Content starts

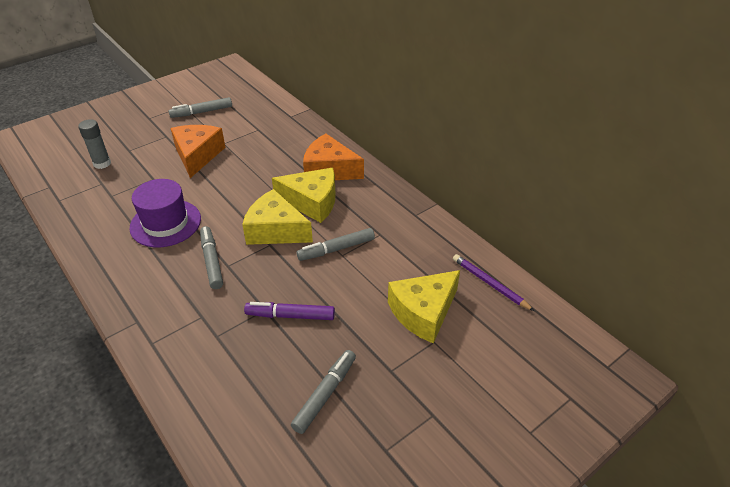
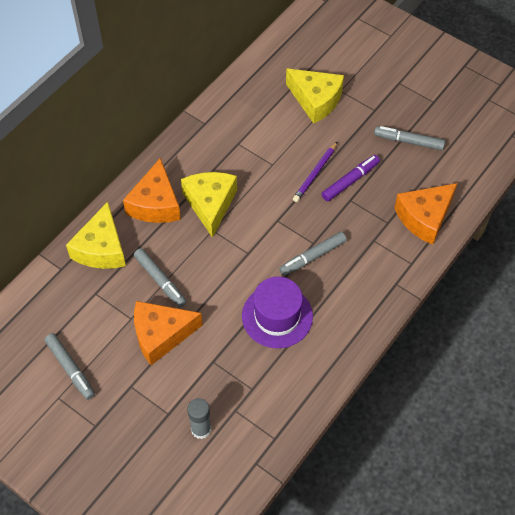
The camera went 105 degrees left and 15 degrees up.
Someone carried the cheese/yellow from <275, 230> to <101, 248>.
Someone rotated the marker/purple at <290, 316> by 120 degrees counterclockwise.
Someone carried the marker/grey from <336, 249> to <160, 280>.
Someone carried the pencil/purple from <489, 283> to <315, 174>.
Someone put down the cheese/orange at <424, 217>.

Content ends

▶ _Assignment_:
Return each line of the data that contains the string "purple".

▶ _Written response_:
Someone rotated the marker/purple at <290, 316> by 120 degrees counterclockwise.
Someone carried the pencil/purple from <489, 283> to <315, 174>.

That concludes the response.